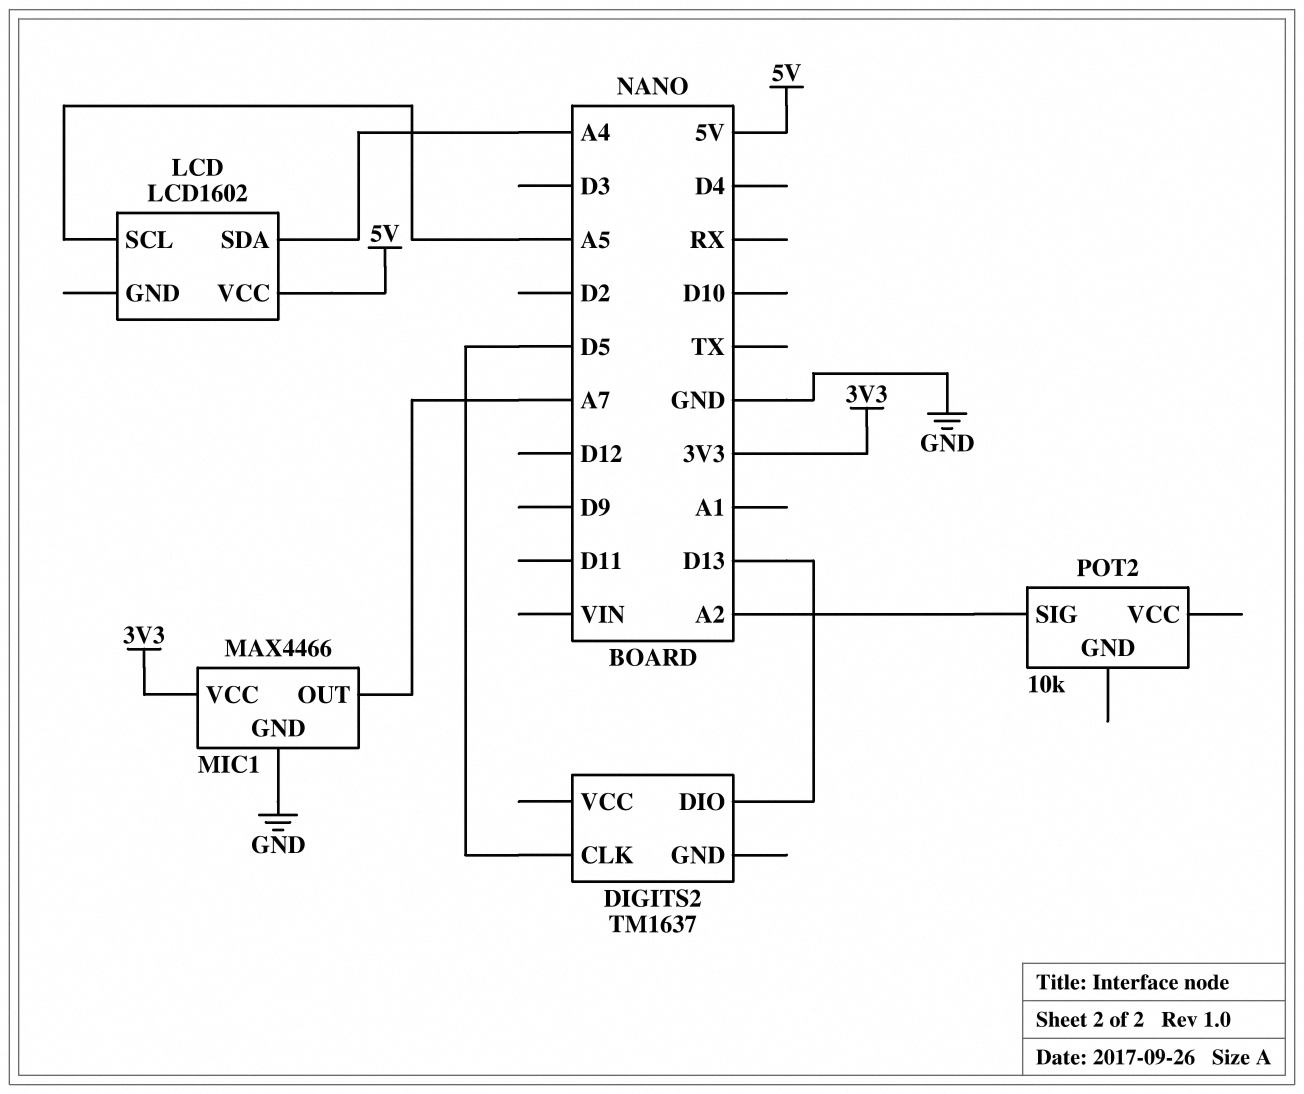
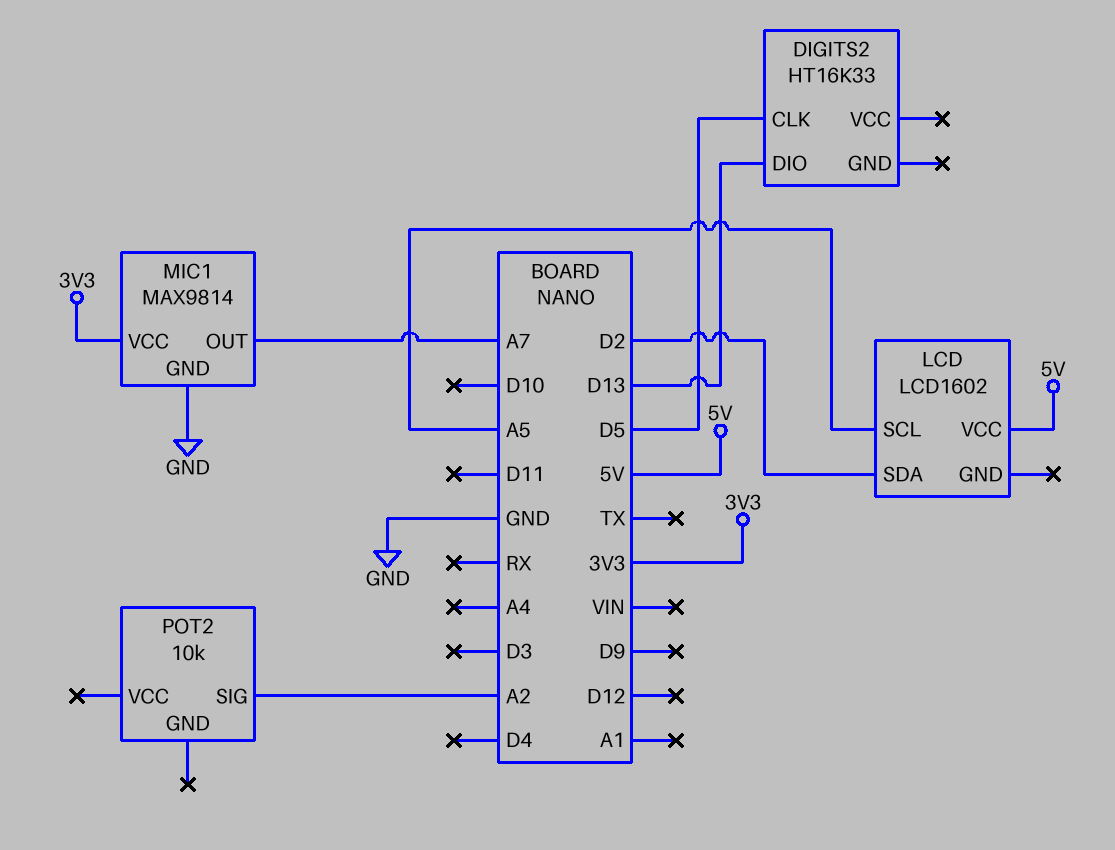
DIGITS2: TM1637 -> HT16K33
LCD pin SDA: A4 -> D2
MIC1: MAX4466 -> MAX9814

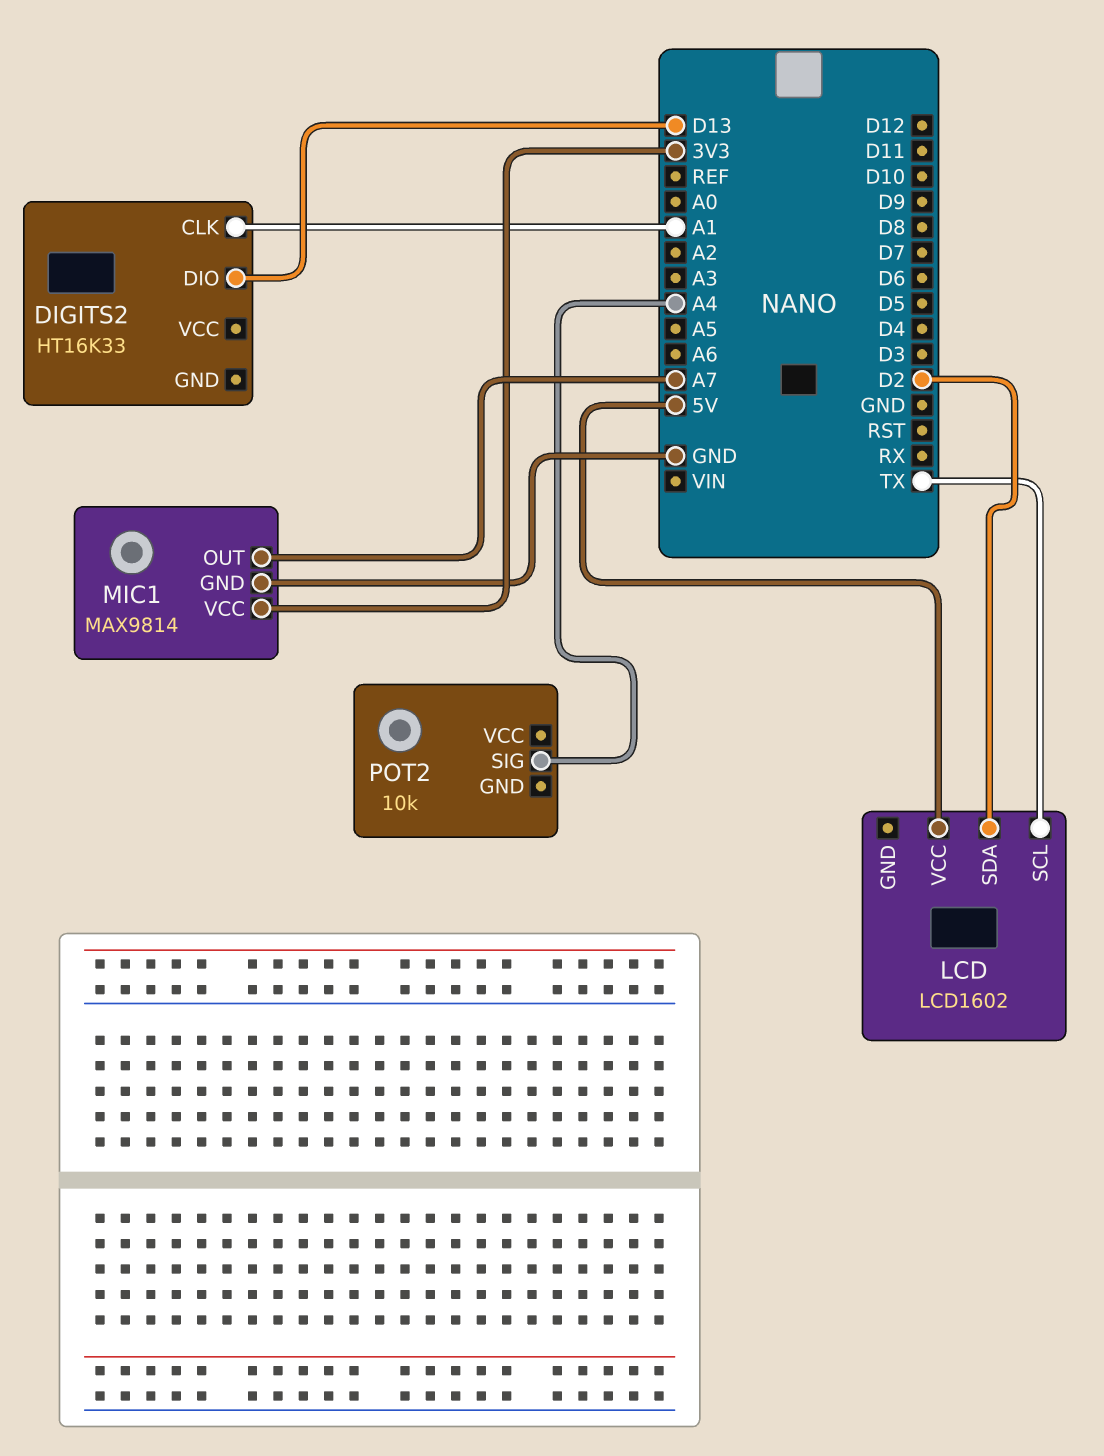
DIGITS2 pin CLK: D5 -> A1
LCD pin SCL: A5 -> TX
POT2 pin SIG: A2 -> A4

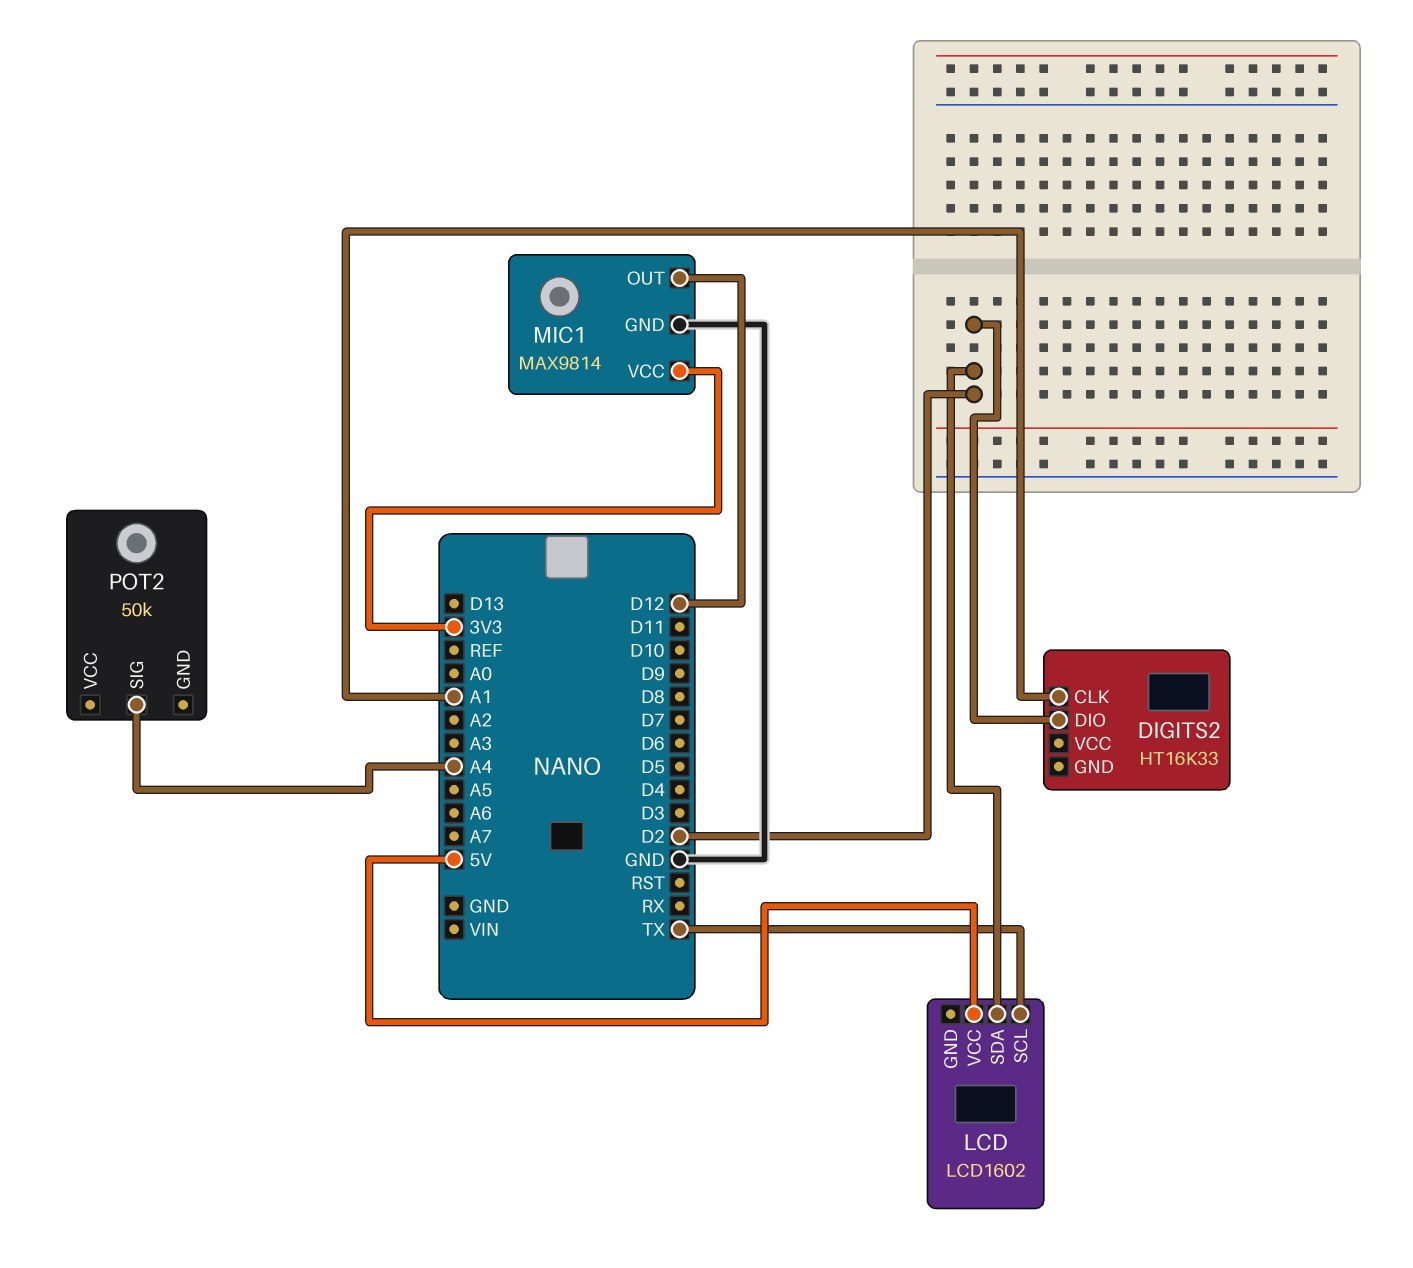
DIGITS2 pin DIO: D13 -> D2
MIC1 pin OUT: A7 -> D12
POT2: 10k -> 50k

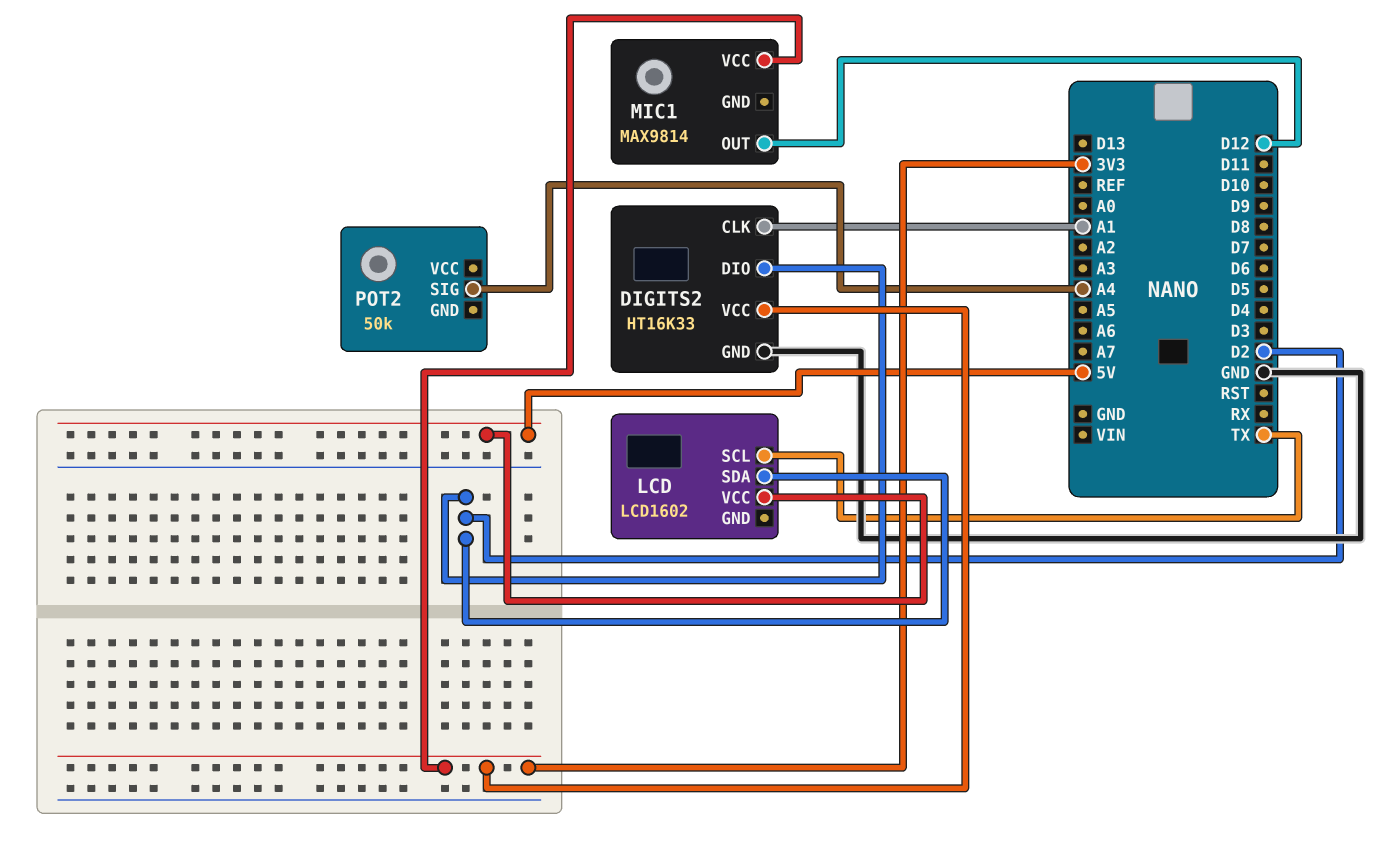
DIGITS2 pin GND: none -> GND
DIGITS2 pin VCC: none -> 3V3
MIC1 pin GND: GND -> none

________________________________________

• [Exercise details]: Could you write out every line above exactly as it stands, with no images?

• [Solution]:
DIGITS2: TM1637 -> HT16K33
LCD pin SDA: A4 -> D2
MIC1: MAX4466 -> MAX9814

DIGITS2 pin CLK: D5 -> A1
LCD pin SCL: A5 -> TX
POT2 pin SIG: A2 -> A4

DIGITS2 pin DIO: D13 -> D2
MIC1 pin OUT: A7 -> D12
POT2: 10k -> 50k

DIGITS2 pin GND: none -> GND
DIGITS2 pin VCC: none -> 3V3
MIC1 pin GND: GND -> none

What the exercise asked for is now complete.